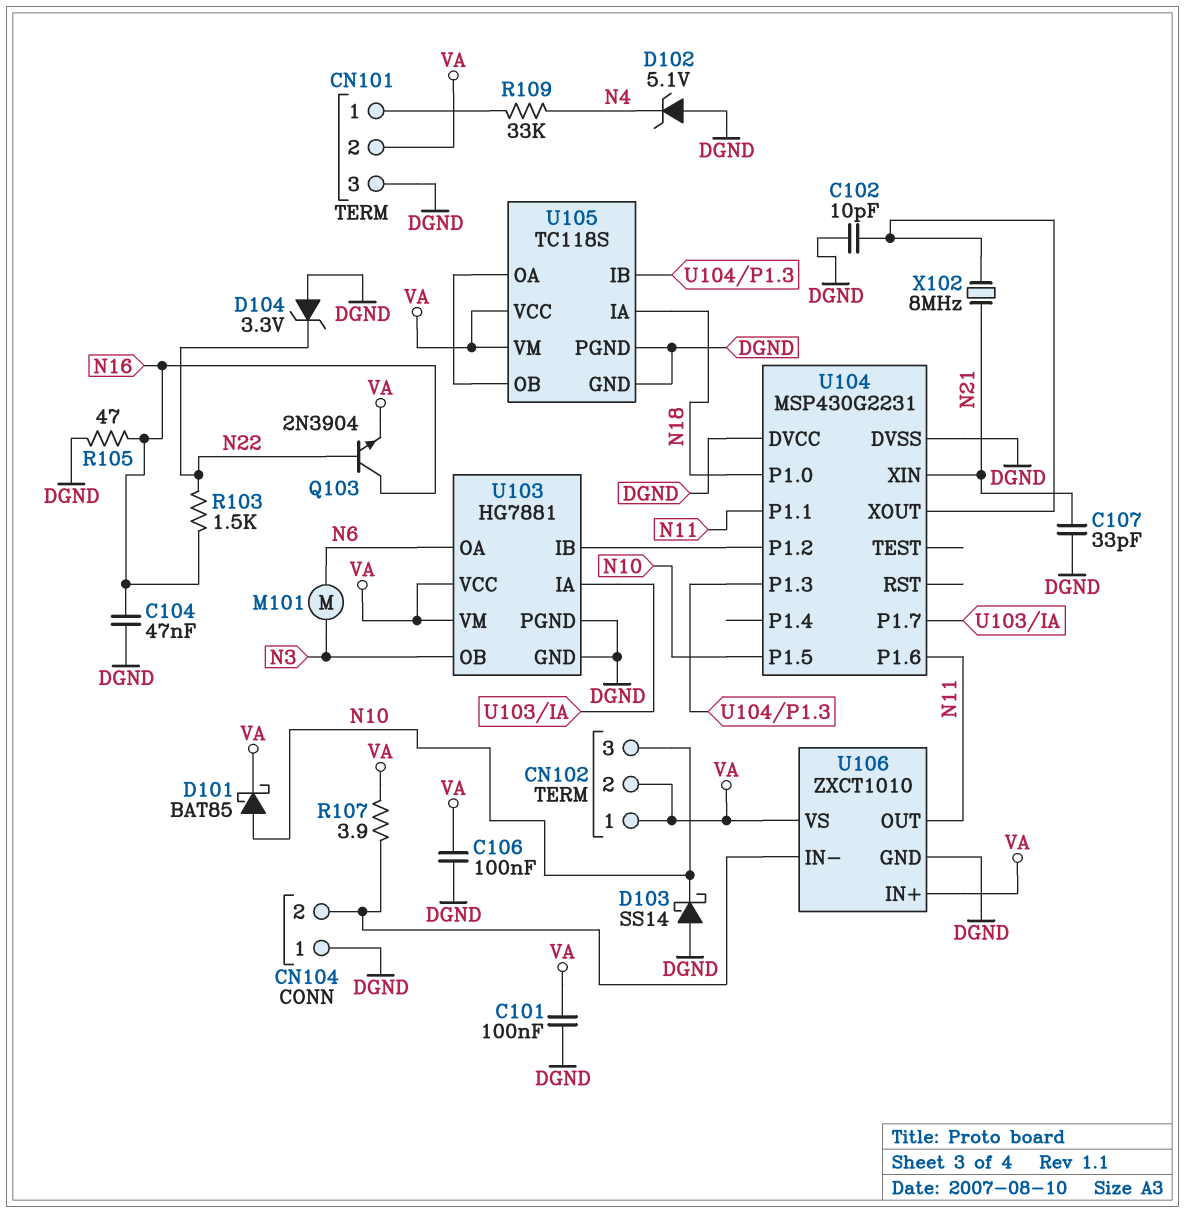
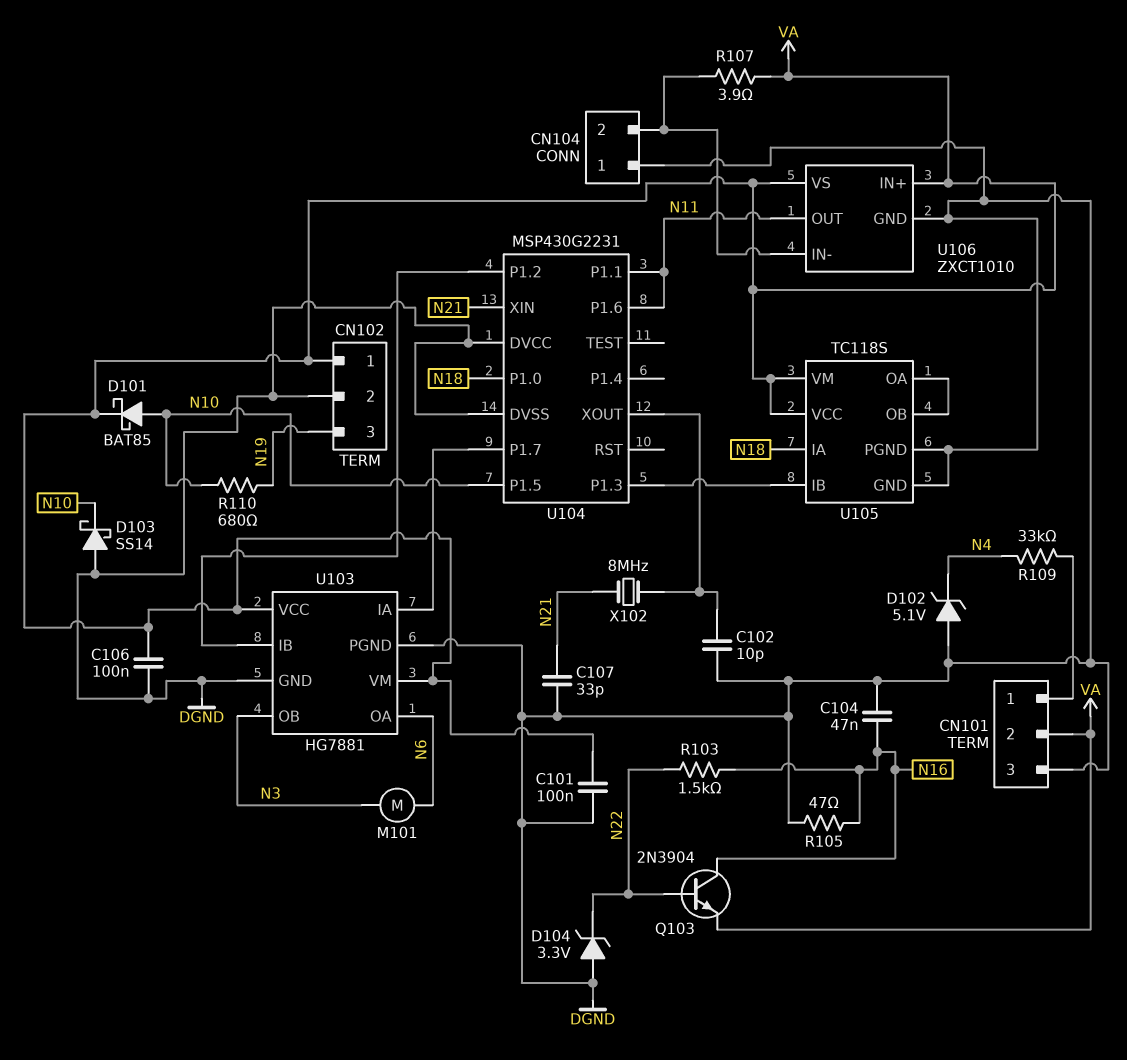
CN102 pin 2: VA -> DGND
CN102 pin 3: N10 -> N19
R110: none -> 680 (N10, N19)

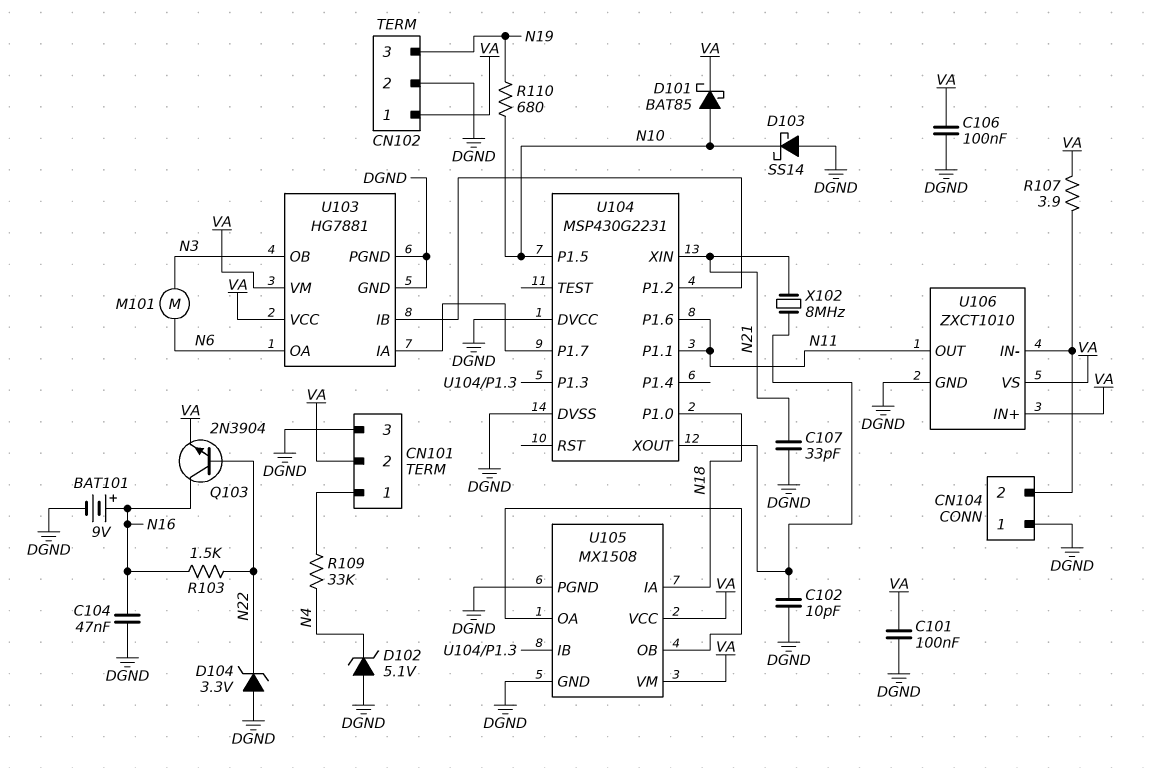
BAT101: none -> 9V (plus N16, minus DGND)
R105: 47 (DGND, N16) -> none
U105: TC118S -> MX1508

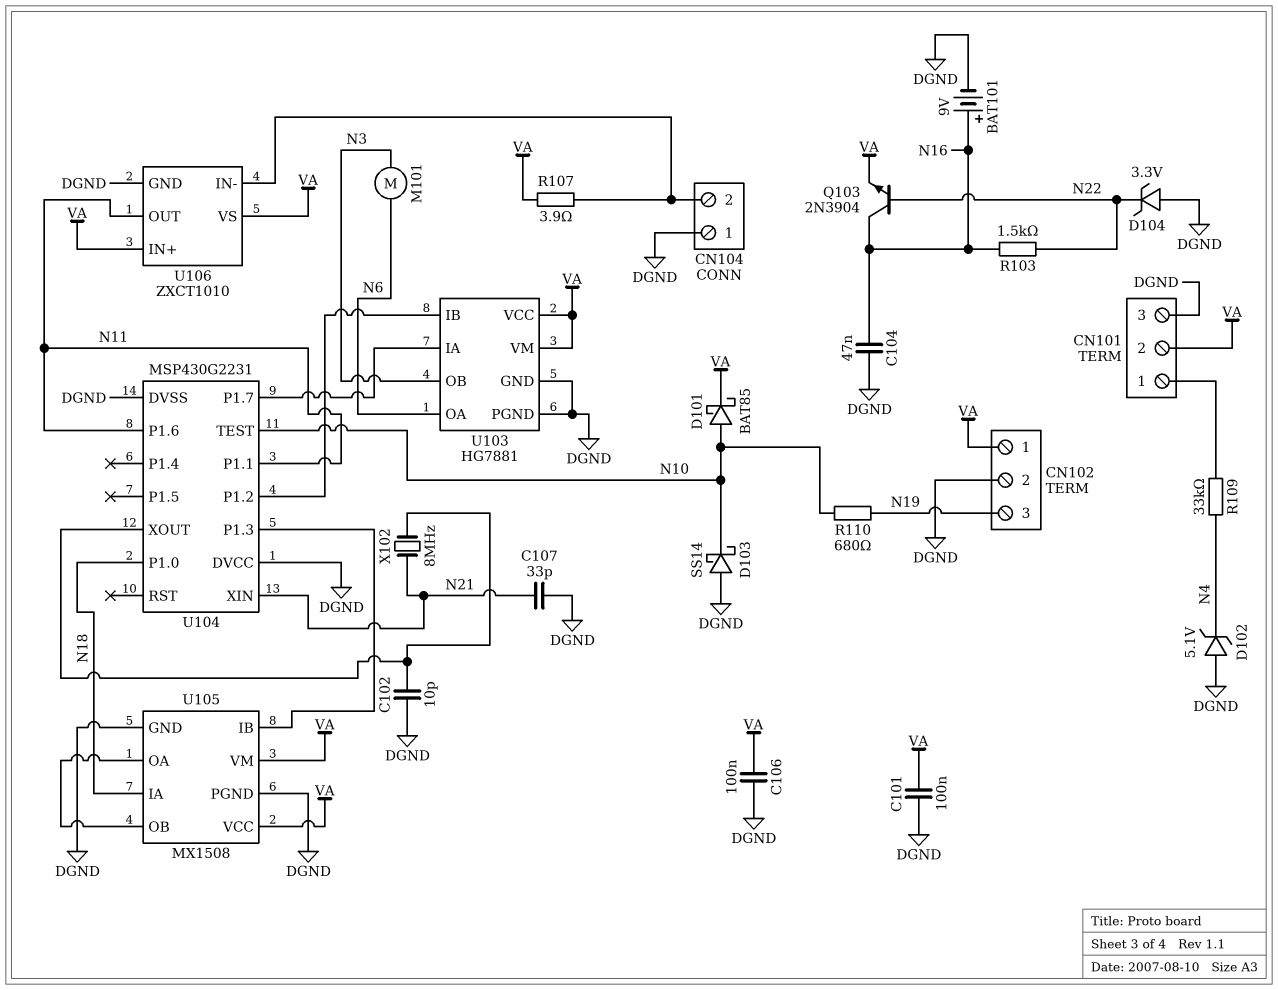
U104 pin P1.5: N10 -> none
U104 pin TEST: none -> N10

----------

### Work request:
Repeat each line of the records exactly. Do not include the pictures.

### Answer box:
CN102 pin 2: VA -> DGND
CN102 pin 3: N10 -> N19
R110: none -> 680 (N10, N19)

BAT101: none -> 9V (plus N16, minus DGND)
R105: 47 (DGND, N16) -> none
U105: TC118S -> MX1508

U104 pin P1.5: N10 -> none
U104 pin TEST: none -> N10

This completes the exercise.